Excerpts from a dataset
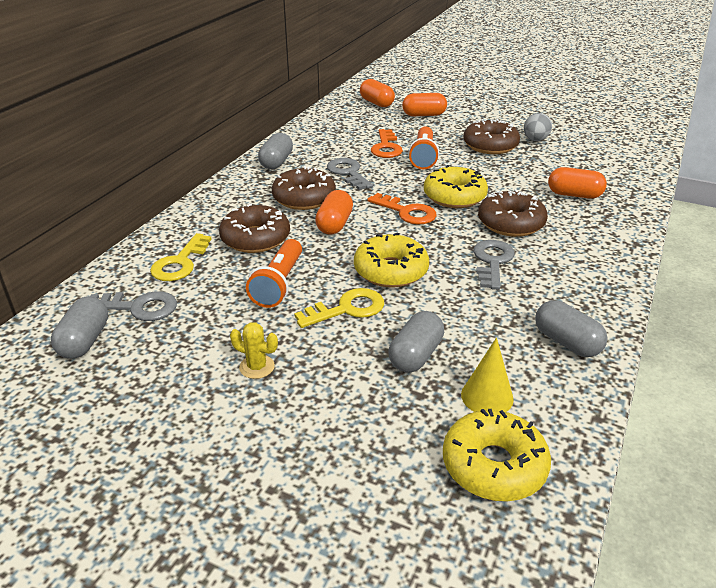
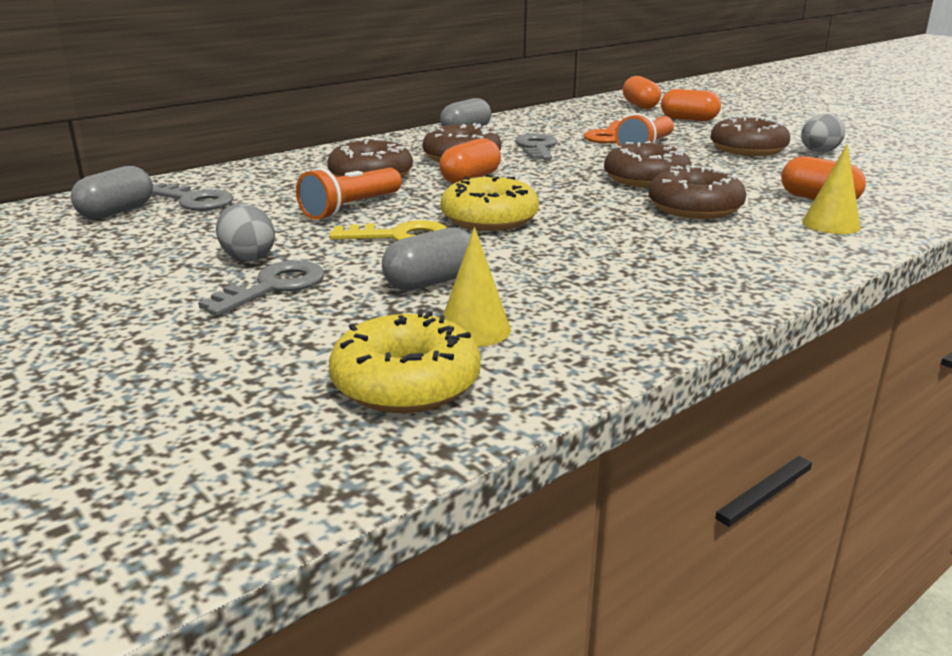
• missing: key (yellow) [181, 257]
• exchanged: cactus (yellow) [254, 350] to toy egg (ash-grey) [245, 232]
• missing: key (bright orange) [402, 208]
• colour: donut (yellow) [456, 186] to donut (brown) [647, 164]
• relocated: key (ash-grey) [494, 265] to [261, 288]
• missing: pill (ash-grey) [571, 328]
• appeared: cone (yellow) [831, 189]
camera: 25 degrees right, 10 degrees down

> Required work
Each line above should be returned exactly as written, apart from any pictures.

> Solution to this problem
• missing: key (yellow) [181, 257]
• exchanged: cactus (yellow) [254, 350] to toy egg (ash-grey) [245, 232]
• missing: key (bright orange) [402, 208]
• colour: donut (yellow) [456, 186] to donut (brown) [647, 164]
• relocated: key (ash-grey) [494, 265] to [261, 288]
• missing: pill (ash-grey) [571, 328]
• appeared: cone (yellow) [831, 189]
camera: 25 degrees right, 10 degrees down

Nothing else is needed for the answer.